*AIM OF THE EXERCISE*. The response must consist of the lines below from the one with "camera: 130 degrees left, 15 degrees down" through the one with "(75, 467) = (593, 160): orange", exactly as they appear and with both ends kept.

*DATASET*.
···

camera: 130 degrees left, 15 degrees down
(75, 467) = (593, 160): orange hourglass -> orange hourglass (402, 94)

···

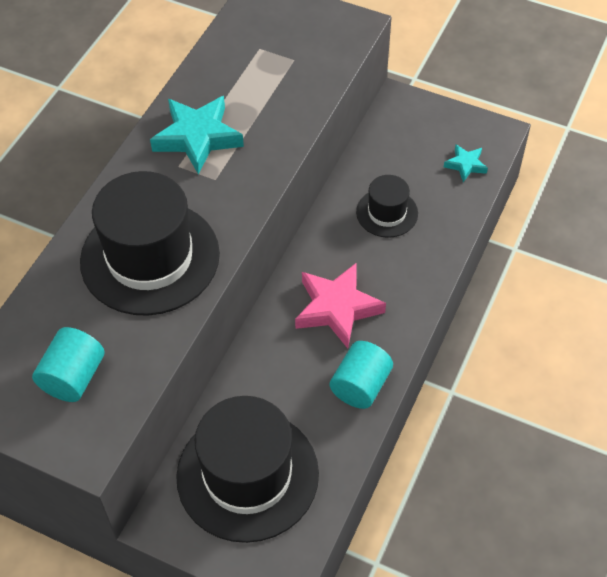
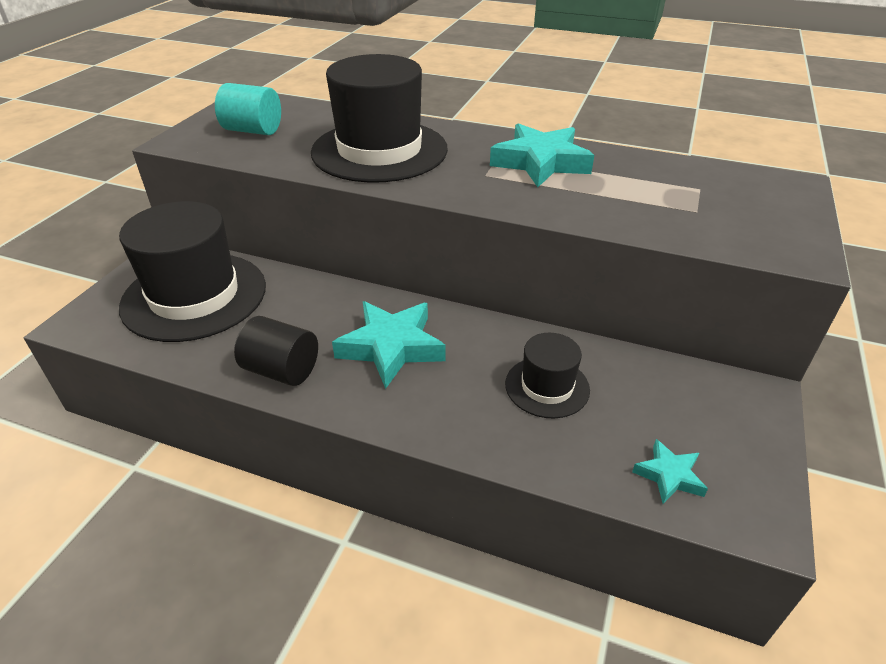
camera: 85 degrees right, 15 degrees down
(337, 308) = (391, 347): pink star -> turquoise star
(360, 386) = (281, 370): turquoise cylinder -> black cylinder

···

*SOLUTION TO THIS PROBLEM*.
camera: 130 degrees left, 15 degrees down
(75, 467) = (593, 160): orange hourglass -> orange hourglass (402, 94)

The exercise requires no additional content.